[EXERCISE DESCRIPTION]: Task for the records below: count the lines that contain the word "NMOS" and give only that number.

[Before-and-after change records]
====
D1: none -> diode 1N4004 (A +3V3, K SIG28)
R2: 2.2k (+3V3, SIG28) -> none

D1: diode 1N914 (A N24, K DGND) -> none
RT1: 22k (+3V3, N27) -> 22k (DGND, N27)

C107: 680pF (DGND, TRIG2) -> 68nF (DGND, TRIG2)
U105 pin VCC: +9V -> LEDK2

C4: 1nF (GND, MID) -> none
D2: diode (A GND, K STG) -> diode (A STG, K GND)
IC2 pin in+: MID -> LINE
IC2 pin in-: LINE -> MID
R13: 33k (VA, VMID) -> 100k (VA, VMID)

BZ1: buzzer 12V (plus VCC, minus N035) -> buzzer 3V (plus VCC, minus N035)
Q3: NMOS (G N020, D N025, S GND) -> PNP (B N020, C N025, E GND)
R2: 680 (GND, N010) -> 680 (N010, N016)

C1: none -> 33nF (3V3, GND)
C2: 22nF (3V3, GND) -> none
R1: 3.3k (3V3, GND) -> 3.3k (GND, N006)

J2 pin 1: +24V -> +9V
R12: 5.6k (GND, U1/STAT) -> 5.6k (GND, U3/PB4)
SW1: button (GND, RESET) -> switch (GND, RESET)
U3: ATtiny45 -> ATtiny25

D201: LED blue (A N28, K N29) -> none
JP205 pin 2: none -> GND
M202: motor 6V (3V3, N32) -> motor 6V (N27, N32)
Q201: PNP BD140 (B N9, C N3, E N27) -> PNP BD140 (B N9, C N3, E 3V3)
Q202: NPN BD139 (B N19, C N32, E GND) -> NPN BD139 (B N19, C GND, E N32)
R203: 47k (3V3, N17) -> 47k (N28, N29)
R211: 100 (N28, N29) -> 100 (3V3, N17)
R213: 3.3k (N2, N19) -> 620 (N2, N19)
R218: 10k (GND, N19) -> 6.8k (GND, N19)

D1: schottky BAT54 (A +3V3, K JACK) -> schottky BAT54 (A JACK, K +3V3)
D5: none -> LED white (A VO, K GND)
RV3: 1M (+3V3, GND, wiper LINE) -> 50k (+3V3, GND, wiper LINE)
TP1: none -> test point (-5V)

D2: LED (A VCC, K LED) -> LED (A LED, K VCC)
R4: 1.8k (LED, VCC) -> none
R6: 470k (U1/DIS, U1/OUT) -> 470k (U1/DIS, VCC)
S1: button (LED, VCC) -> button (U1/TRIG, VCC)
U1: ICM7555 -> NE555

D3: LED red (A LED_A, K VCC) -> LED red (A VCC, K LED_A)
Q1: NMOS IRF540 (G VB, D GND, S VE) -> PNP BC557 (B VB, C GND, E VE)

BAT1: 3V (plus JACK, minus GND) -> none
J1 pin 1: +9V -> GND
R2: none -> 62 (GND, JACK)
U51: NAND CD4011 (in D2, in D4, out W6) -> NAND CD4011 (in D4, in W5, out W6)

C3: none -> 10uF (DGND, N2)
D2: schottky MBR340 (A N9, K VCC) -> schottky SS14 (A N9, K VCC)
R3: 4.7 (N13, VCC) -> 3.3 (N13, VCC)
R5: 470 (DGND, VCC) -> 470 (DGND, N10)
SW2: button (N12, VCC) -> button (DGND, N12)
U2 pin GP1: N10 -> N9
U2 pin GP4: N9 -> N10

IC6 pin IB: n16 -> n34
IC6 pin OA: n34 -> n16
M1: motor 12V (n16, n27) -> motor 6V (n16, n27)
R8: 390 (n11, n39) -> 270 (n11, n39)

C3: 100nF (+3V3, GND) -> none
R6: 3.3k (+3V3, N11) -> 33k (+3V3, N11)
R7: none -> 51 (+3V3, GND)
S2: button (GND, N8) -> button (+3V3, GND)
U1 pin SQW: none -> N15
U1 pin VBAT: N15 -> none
====
[RESULT FOR THIS EXERCISE]: 2